What do the lines from the one containing "cyan square: (165, 238)" through the end of the listing below say? Restate them word for word and give nothing else.

[Opening RECORDS FOR THIS EXERCISE section]

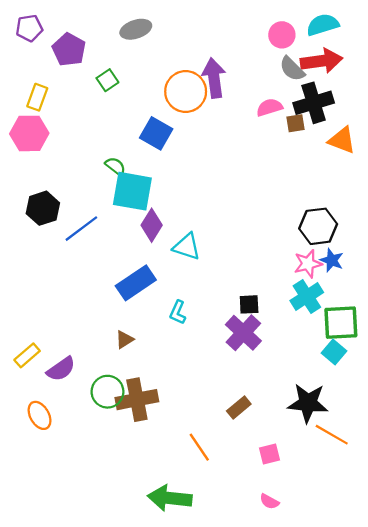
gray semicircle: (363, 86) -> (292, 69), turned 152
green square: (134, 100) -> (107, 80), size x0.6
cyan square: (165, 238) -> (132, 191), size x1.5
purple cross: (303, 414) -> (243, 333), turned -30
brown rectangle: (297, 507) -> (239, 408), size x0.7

[Closing RECORDS FOR THIS EXERCISE section]

▶ _SOLUTION TO THIS TASK_
cyan square: (165, 238) -> (132, 191), size x1.5
purple cross: (303, 414) -> (243, 333), turned -30
brown rectangle: (297, 507) -> (239, 408), size x0.7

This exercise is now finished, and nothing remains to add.